Copy out the listing that follows, exactly, without its pictures.

** Collected data **

*** Block opens ***

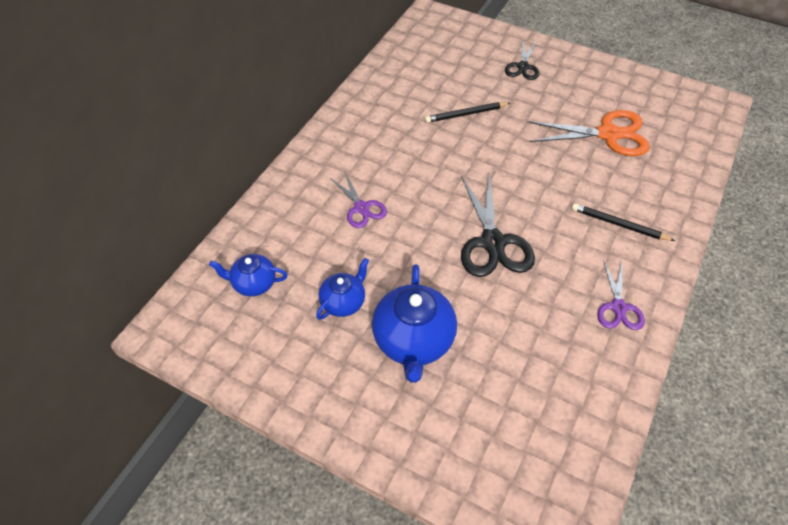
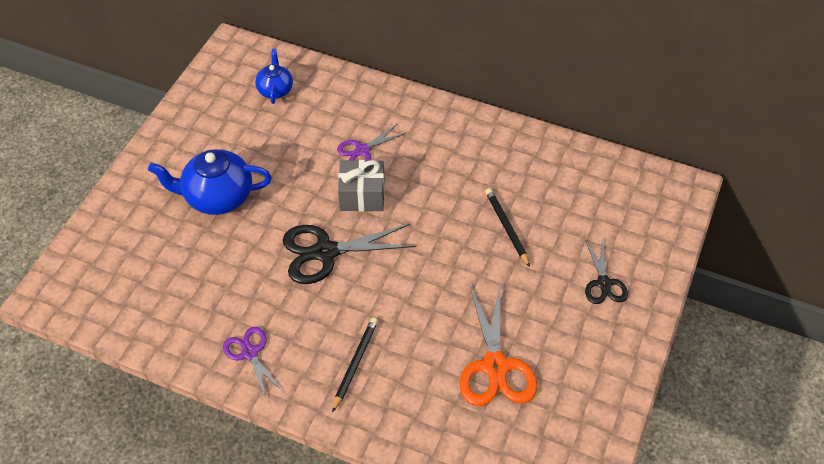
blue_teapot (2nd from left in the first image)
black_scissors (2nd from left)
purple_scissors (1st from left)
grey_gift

*** Block closes ***

** Exercise response **
blue_teapot (2nd from left in the first image)
black_scissors (2nd from left)
purple_scissors (1st from left)
grey_gift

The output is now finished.